Saved data entries

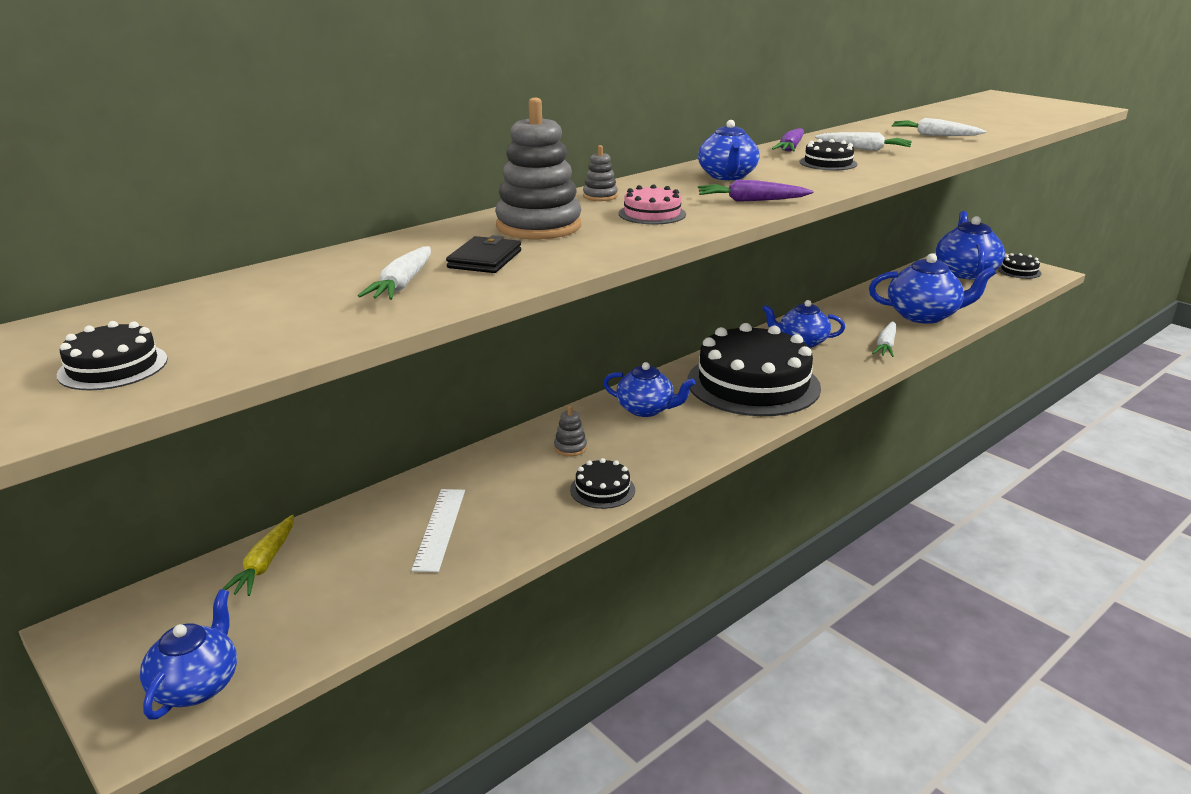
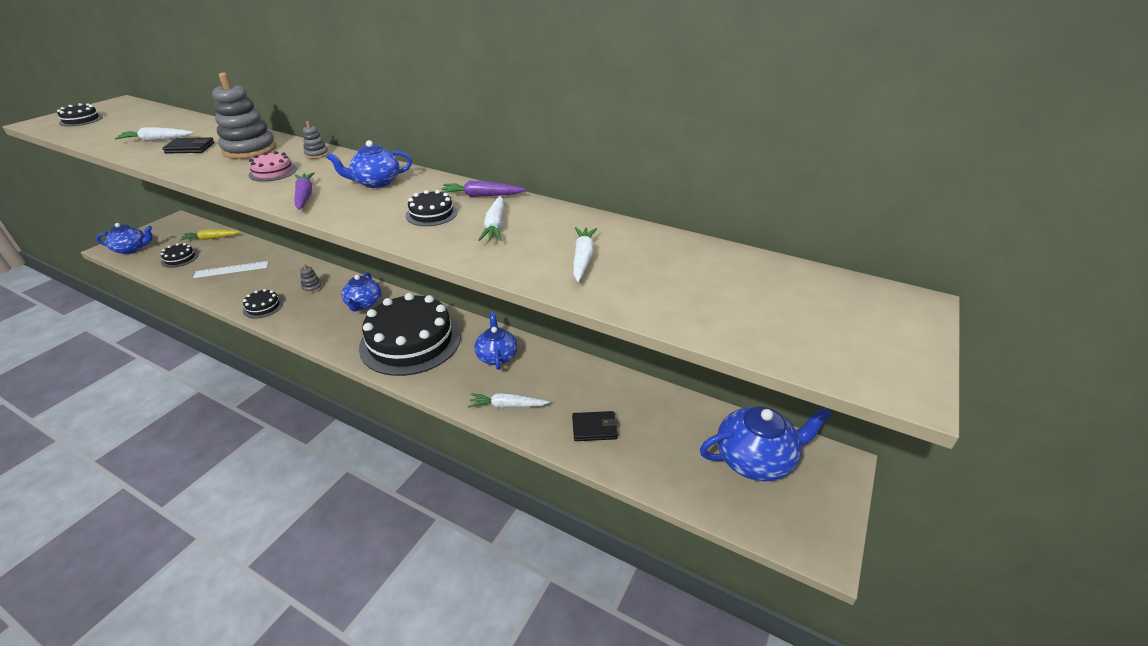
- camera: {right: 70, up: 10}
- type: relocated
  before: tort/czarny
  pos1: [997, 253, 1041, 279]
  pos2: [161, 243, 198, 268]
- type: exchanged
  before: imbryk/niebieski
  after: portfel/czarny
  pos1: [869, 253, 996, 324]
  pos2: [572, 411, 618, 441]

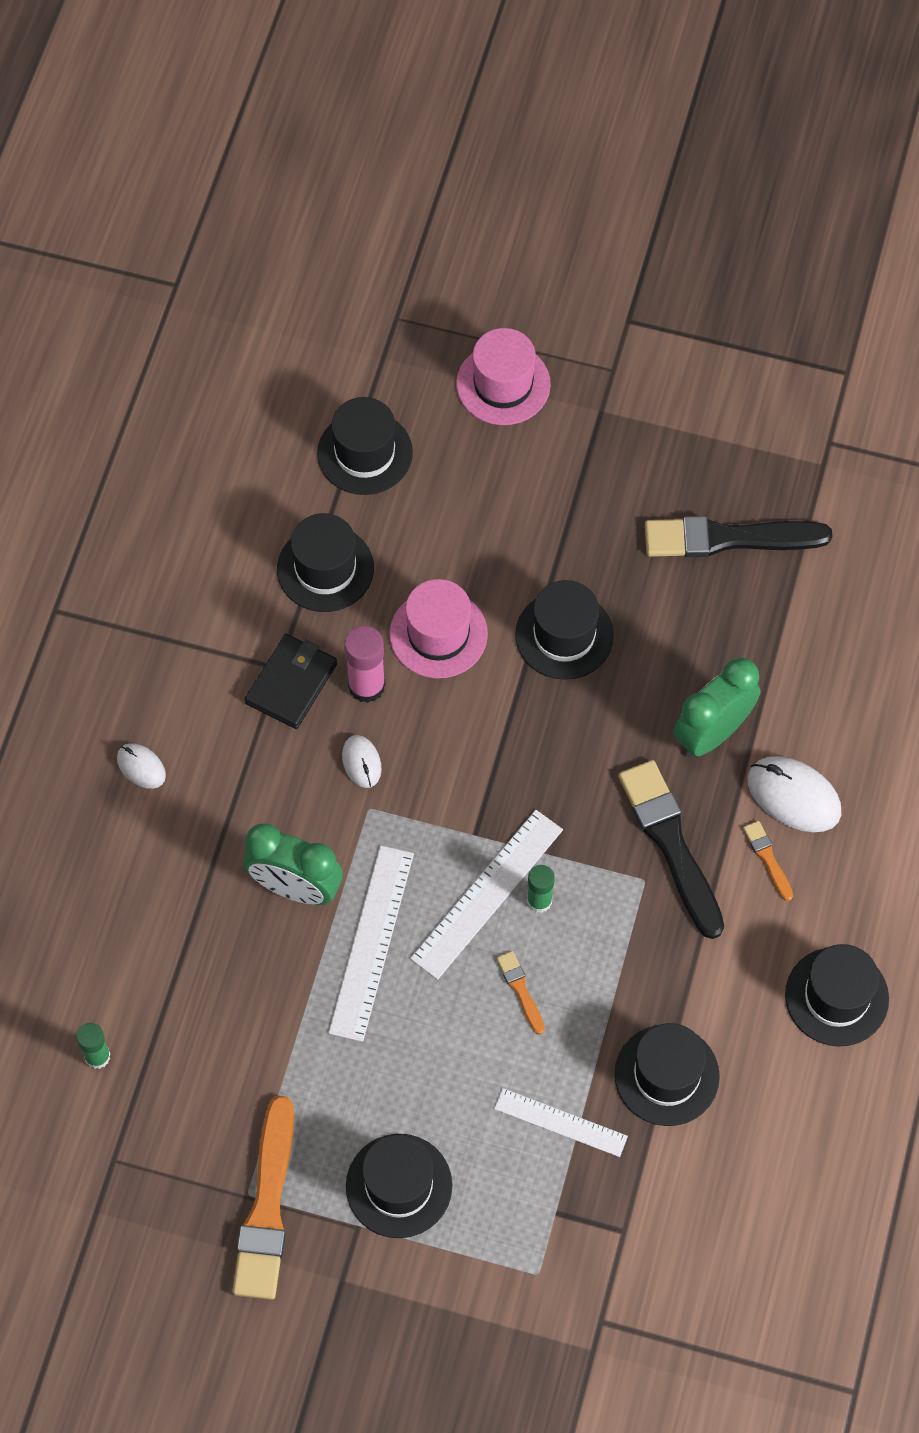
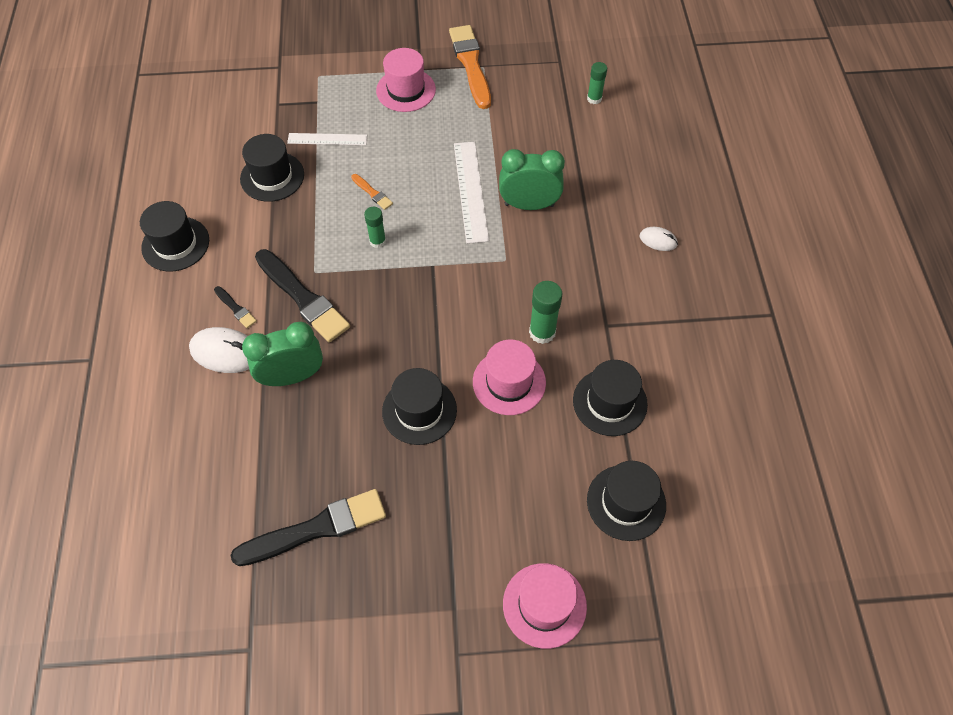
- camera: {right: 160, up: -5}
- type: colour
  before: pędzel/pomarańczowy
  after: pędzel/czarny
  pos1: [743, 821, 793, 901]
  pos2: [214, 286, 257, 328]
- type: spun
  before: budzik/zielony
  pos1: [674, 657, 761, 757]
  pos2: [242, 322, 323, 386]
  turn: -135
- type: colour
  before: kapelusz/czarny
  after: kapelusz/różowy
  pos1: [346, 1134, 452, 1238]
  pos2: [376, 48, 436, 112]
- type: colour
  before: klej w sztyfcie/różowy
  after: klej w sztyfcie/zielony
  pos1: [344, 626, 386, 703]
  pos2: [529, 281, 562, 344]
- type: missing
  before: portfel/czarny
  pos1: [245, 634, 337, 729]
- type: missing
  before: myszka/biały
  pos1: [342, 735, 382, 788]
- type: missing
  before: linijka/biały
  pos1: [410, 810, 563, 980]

**THE PROBLEM:**
All lines from the one containing "pos2: [161, 243, 198, 268]" through the final line of the records are to be retyped exactly; no other lines and no pictures are to be included.

**RESPONSE BELOW:**
  pos2: [161, 243, 198, 268]
- type: exchanged
  before: imbryk/niebieski
  after: portfel/czarny
  pos1: [869, 253, 996, 324]
  pos2: [572, 411, 618, 441]

- camera: {right: 160, up: -5}
- type: colour
  before: pędzel/pomarańczowy
  after: pędzel/czarny
  pos1: [743, 821, 793, 901]
  pos2: [214, 286, 257, 328]
- type: spun
  before: budzik/zielony
  pos1: [674, 657, 761, 757]
  pos2: [242, 322, 323, 386]
  turn: -135
- type: colour
  before: kapelusz/czarny
  after: kapelusz/różowy
  pos1: [346, 1134, 452, 1238]
  pos2: [376, 48, 436, 112]
- type: colour
  before: klej w sztyfcie/różowy
  after: klej w sztyfcie/zielony
  pos1: [344, 626, 386, 703]
  pos2: [529, 281, 562, 344]
- type: missing
  before: portfel/czarny
  pos1: [245, 634, 337, 729]
- type: missing
  before: myszka/biały
  pos1: [342, 735, 382, 788]
- type: missing
  before: linijka/biały
  pos1: [410, 810, 563, 980]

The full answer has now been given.